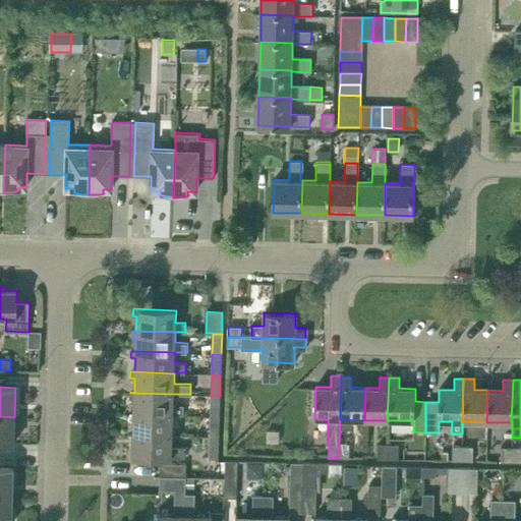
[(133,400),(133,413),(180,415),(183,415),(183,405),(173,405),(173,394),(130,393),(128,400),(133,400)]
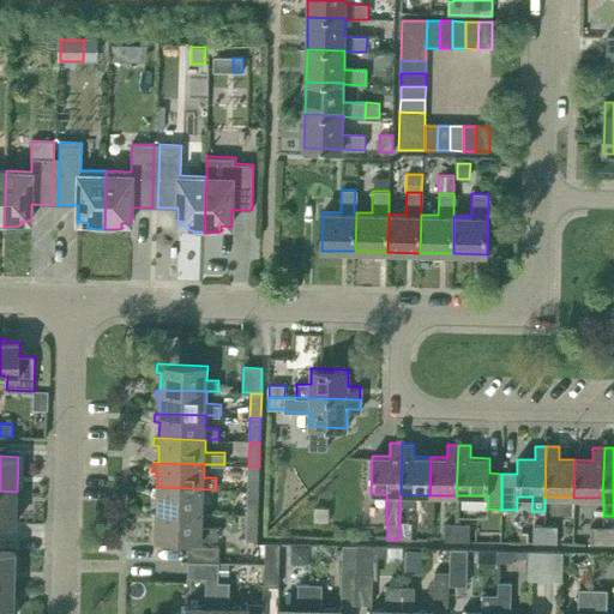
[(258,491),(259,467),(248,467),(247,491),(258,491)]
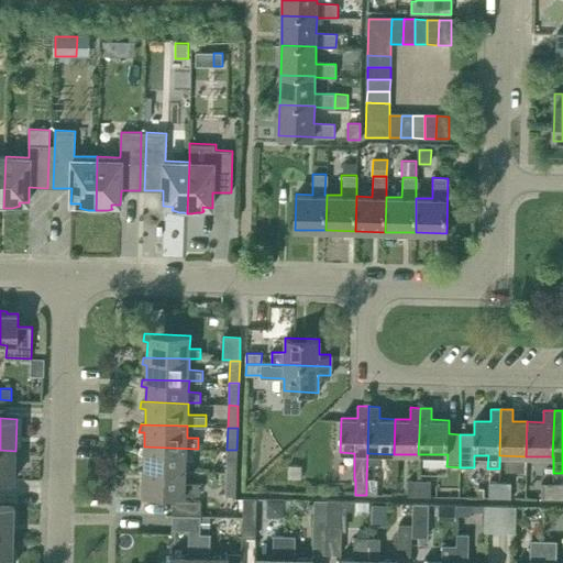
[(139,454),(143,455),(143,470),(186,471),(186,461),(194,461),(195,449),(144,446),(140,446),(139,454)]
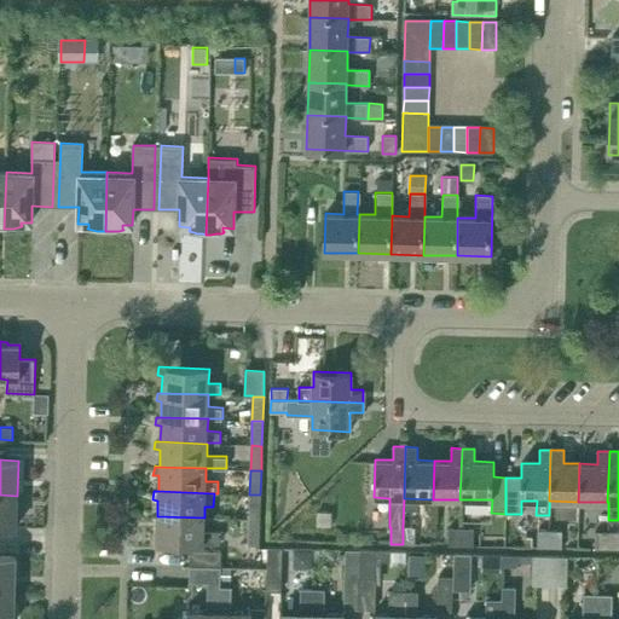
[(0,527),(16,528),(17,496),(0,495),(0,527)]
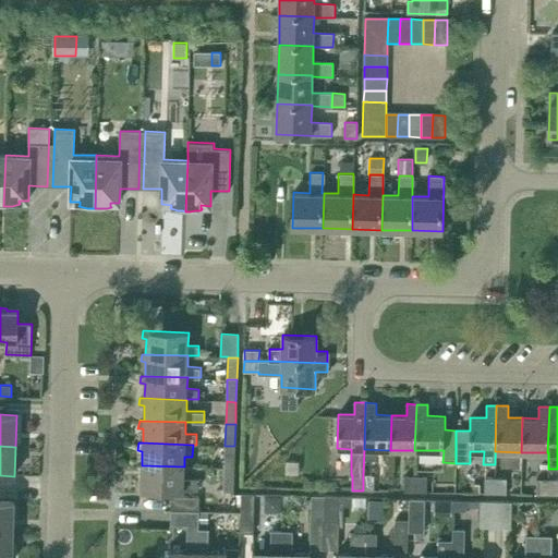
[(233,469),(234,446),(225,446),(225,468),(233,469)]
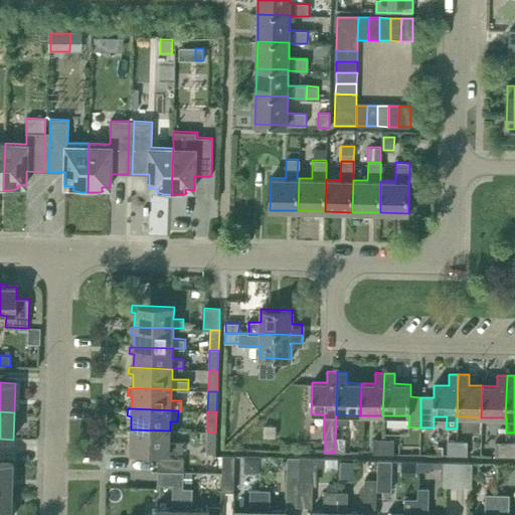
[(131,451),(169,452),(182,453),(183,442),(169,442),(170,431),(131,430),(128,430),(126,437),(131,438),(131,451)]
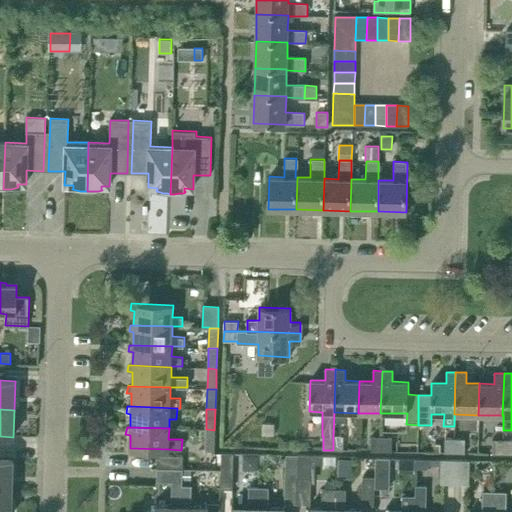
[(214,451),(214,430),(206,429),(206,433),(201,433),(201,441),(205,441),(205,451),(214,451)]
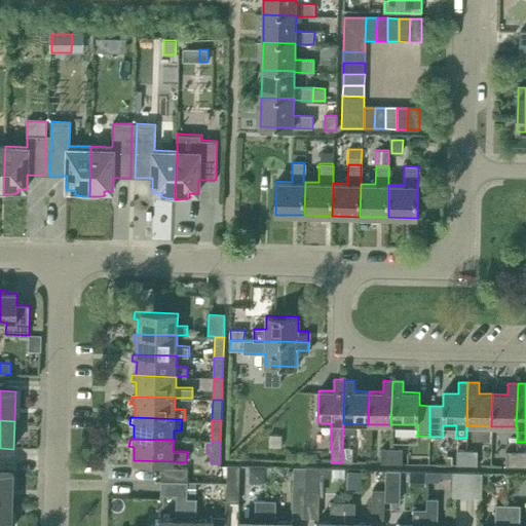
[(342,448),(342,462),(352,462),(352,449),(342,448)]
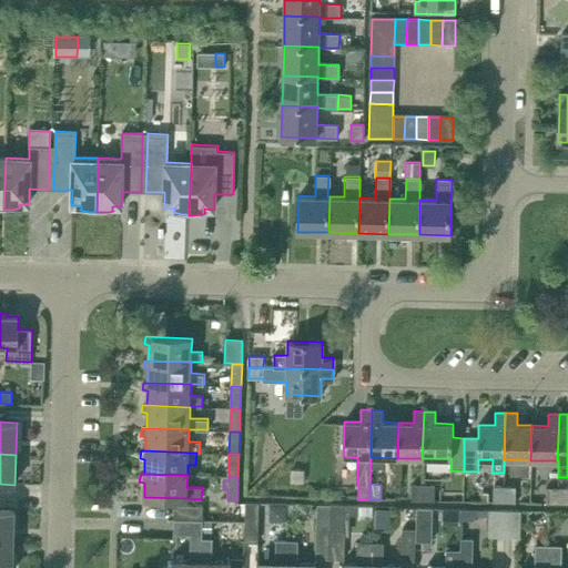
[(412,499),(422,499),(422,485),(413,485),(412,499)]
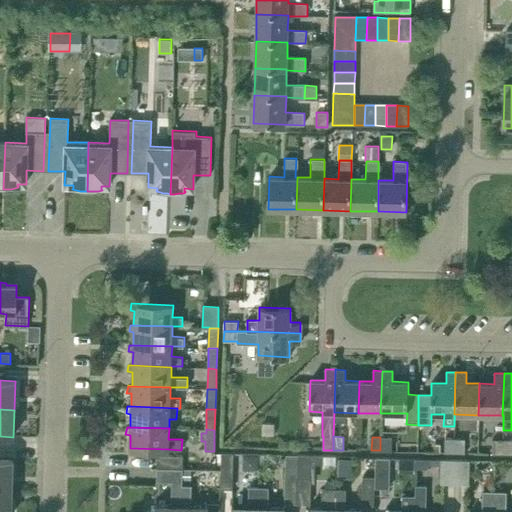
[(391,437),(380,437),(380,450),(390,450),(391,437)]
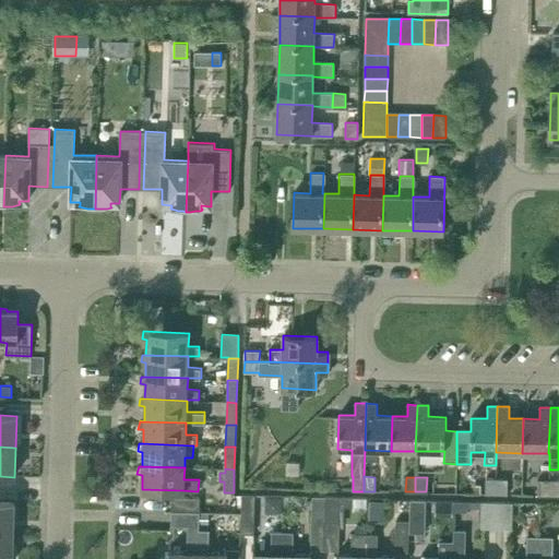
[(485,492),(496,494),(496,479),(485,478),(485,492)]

##############################

What is needed is every record above, returned exactly, with the pictures omitted.

[(133,400),(133,413),(180,415),(183,415),(183,405),(173,405),(173,394),(130,393),(128,400),(133,400)]
[(258,491),(259,467),(248,467),(247,491),(258,491)]
[(139,454),(143,455),(143,470),(186,471),(186,461),(194,461),(195,449),(144,446),(140,446),(139,454)]
[(0,527),(16,528),(17,496),(0,495),(0,527)]
[(233,469),(234,446),(225,446),(225,468),(233,469)]
[(131,451),(169,452),(182,453),(183,442),(169,442),(170,431),(131,430),(128,430),(126,437),(131,438),(131,451)]
[(214,451),(214,430),(206,429),(206,433),(201,433),(201,441),(205,441),(205,451),(214,451)]
[(342,448),(342,462),(352,462),(352,449),(342,448)]
[(412,499),(422,499),(422,485),(413,485),(412,499)]
[(391,437),(380,437),(380,450),(390,450),(391,437)]
[(485,492),(496,494),(496,479),(485,478),(485,492)]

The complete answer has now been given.